Assigned task: Give back the line that contains "(294, 475) = (267, 216): brown" and every following line, exactly as they appear, through the end of the data.

━━━━━━

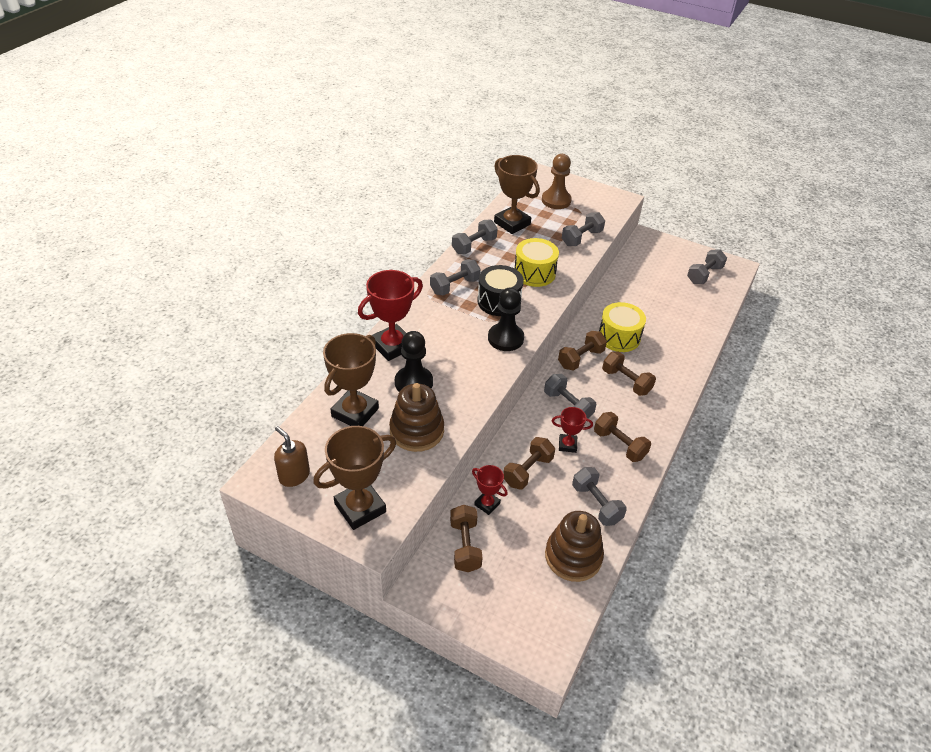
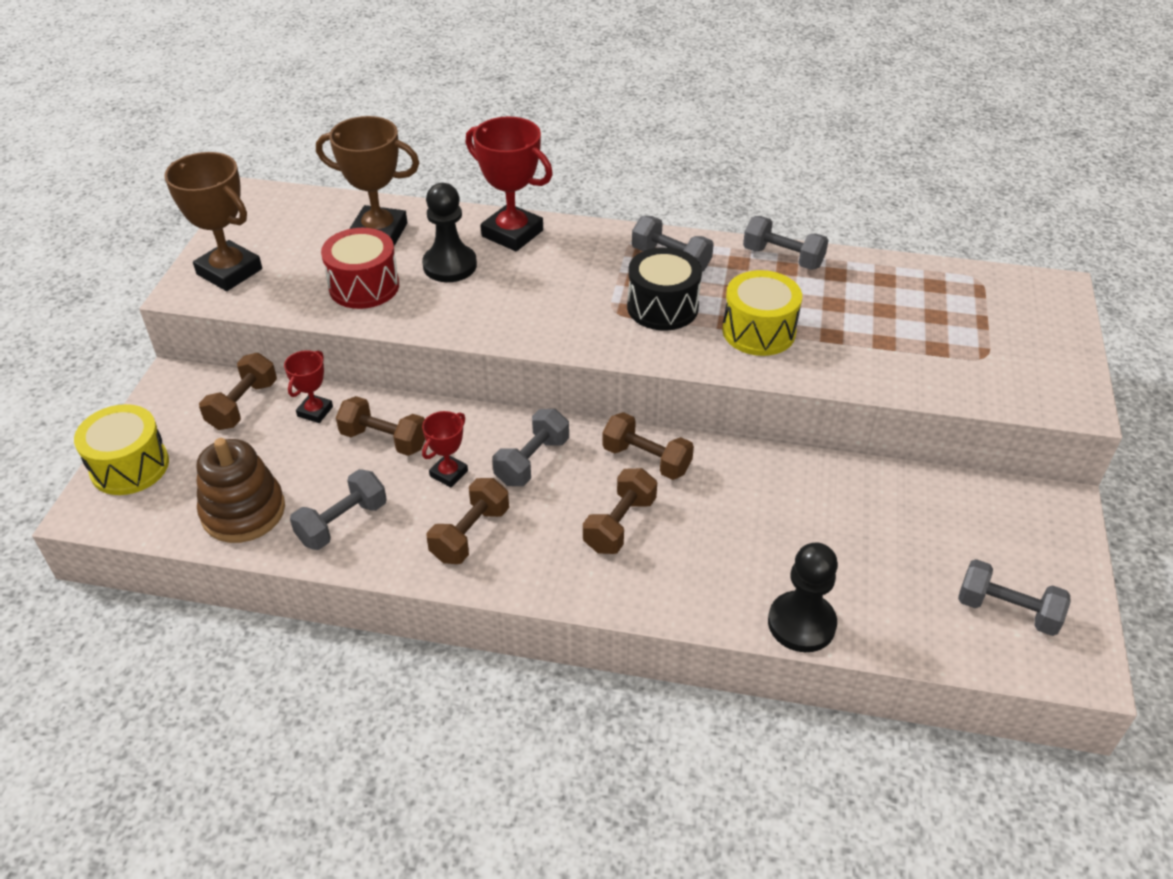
camera: 75 degrees right, 0 degrees up
(294, 475) = (267, 216): brown soap dispenser -> none
(416, 431) = (364, 286): brown stacking toy -> red drum
(465, 546) = (243, 405): brown dumbbell -> brown dumbbell turned 45 degrees counterclockwise
(505, 338) = (581, 329): black pawn -> black pawn (801, 623)
(512, 223) = (875, 285): brown trophy -> none
(556, 200) = (989, 322): brown pawn -> none
(567, 445) = (449, 473): red trophy -> red trophy turned 45 degrees clockwise
(581, 238) = (900, 370): grey dumbbell -> none
(619, 337) = (728, 501): yellow drum -> yellow drum (130, 466)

━━━━━━

Output for this exercise:
(294, 475) = (267, 216): brown soap dispenser -> none
(416, 431) = (364, 286): brown stacking toy -> red drum
(465, 546) = (243, 405): brown dumbbell -> brown dumbbell turned 45 degrees counterclockwise
(505, 338) = (581, 329): black pawn -> black pawn (801, 623)
(512, 223) = (875, 285): brown trophy -> none
(556, 200) = (989, 322): brown pawn -> none
(567, 445) = (449, 473): red trophy -> red trophy turned 45 degrees clockwise
(581, 238) = (900, 370): grey dumbbell -> none
(619, 337) = (728, 501): yellow drum -> yellow drum (130, 466)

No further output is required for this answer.